ASSIGNMENT: Which lines of the entries contain the string "spray"? Please find them and copy them.
___ RECORDS FOR THE TASK ___
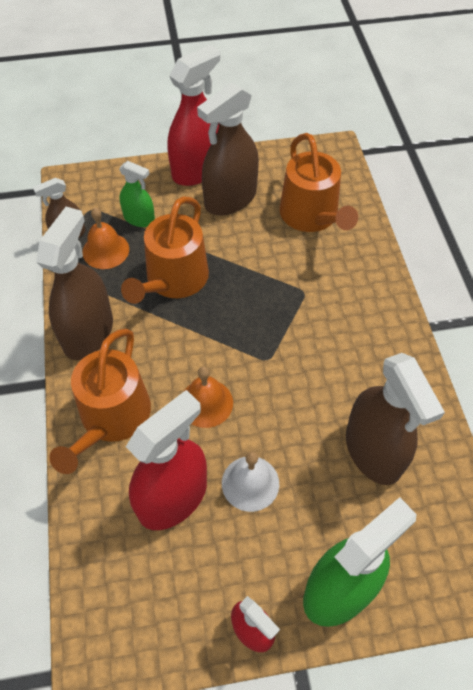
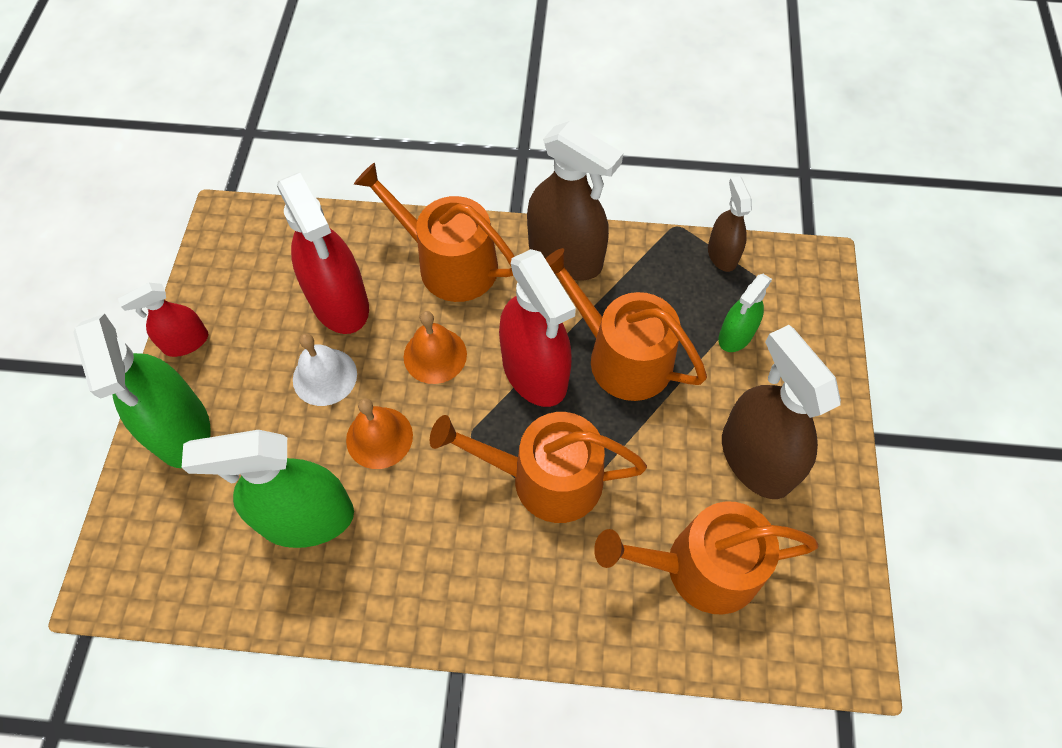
camera: 105 degrees right, 5 degrees up
orange bell [82,207,129,269] -> orange bell moved to [346,398,413,469]
red spray bottle [168,45,220,186] -> red spray bottle moved to [499,249,576,407]
brown spray bottle [346,353,445,485] -> green spray bottle [182,430,354,548]
none -> orange watering can [430,412,647,523]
___
RESPONSE AREA:
red spray bottle [168,45,220,186] -> red spray bottle moved to [499,249,576,407]
brown spray bottle [346,353,445,485] -> green spray bottle [182,430,354,548]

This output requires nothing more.